What the exercise asks
Take the records below and extract, word for word, the lines from the one containing "brown brick D8:F8" through the final line, inclusive. Omit pictures.

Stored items

⟨

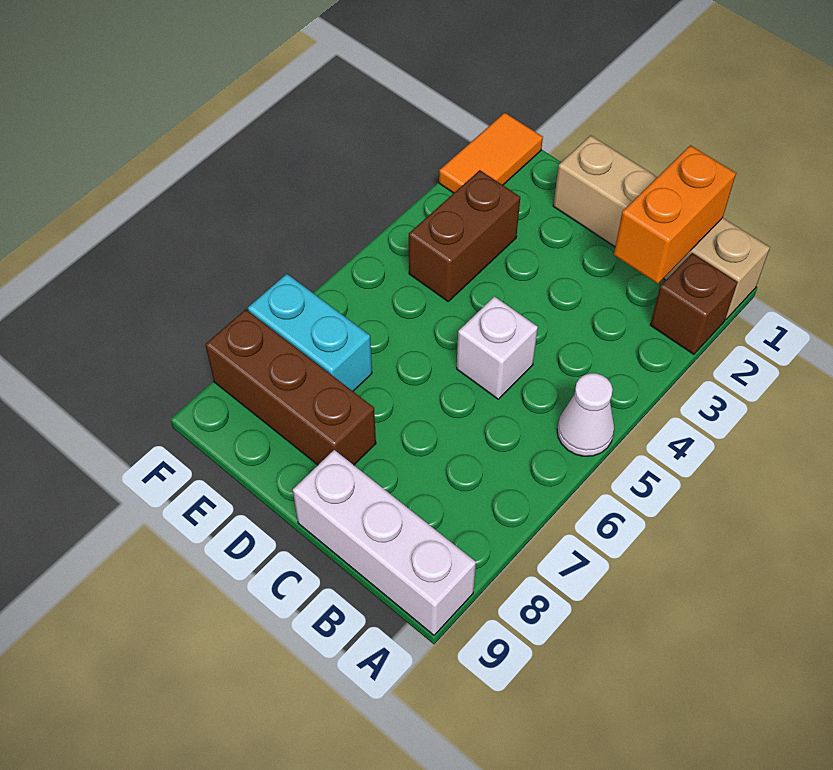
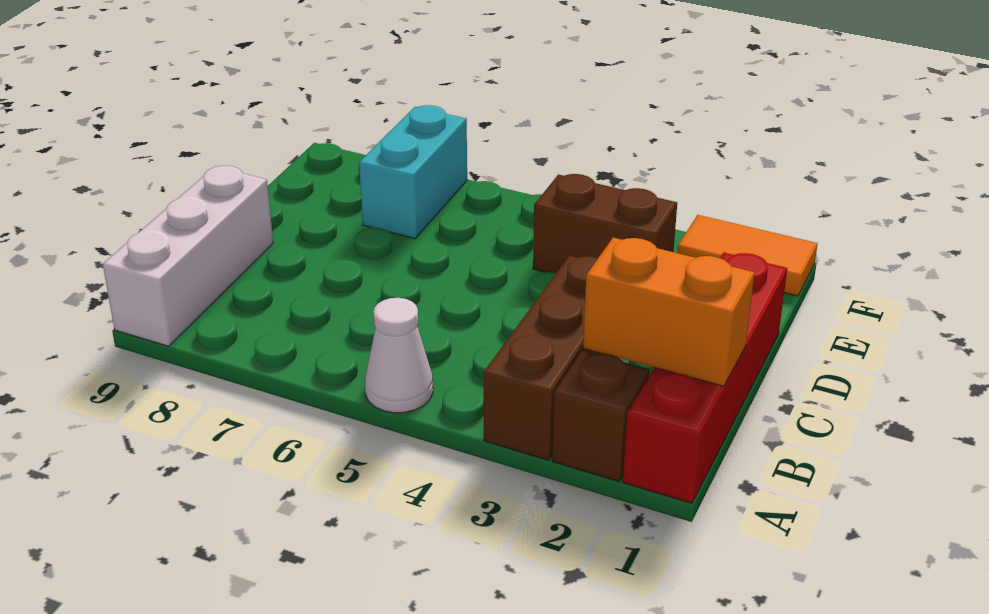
tan brick A1:D1 level 1 -> red brick A1:D1 level 1
white brick C5 level 1 -> none
brown brick D8:F8 level 1 -> brown brick A3:C3 level 1

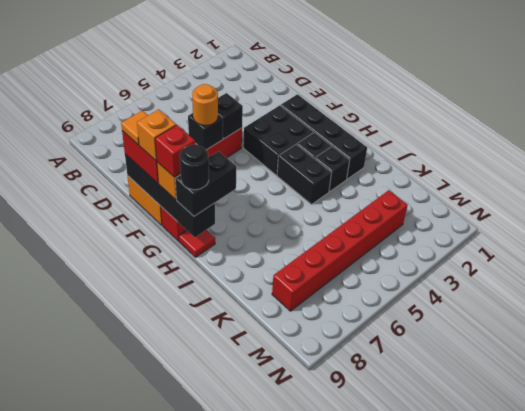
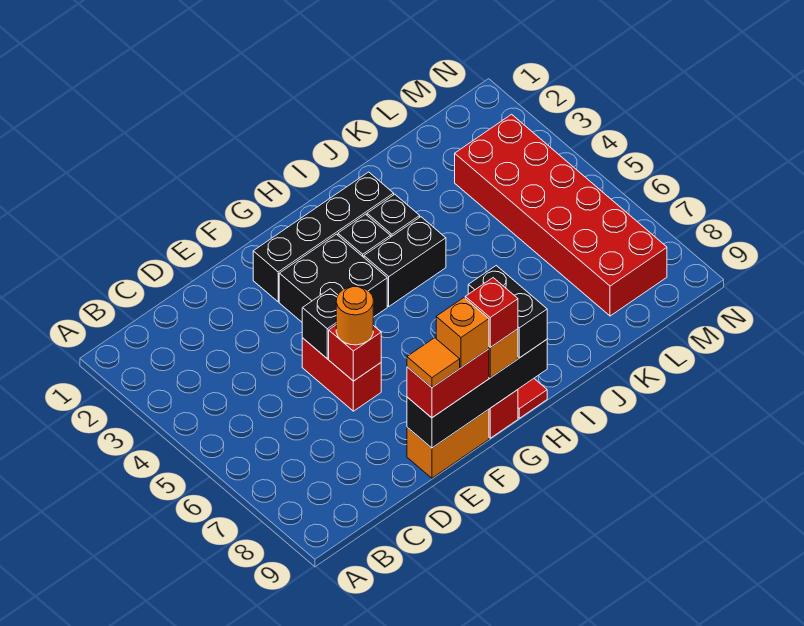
black brick E6 level 2 -> red brick E6 level 2
black round brick H9 level 4 -> none
red brick L3:L8 level 1 -> red brick L3:M8 level 1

⟩

Result of this exercise
brown brick D8:F8 level 1 -> brown brick A3:C3 level 1

black brick E6 level 2 -> red brick E6 level 2
black round brick H9 level 4 -> none
red brick L3:L8 level 1 -> red brick L3:M8 level 1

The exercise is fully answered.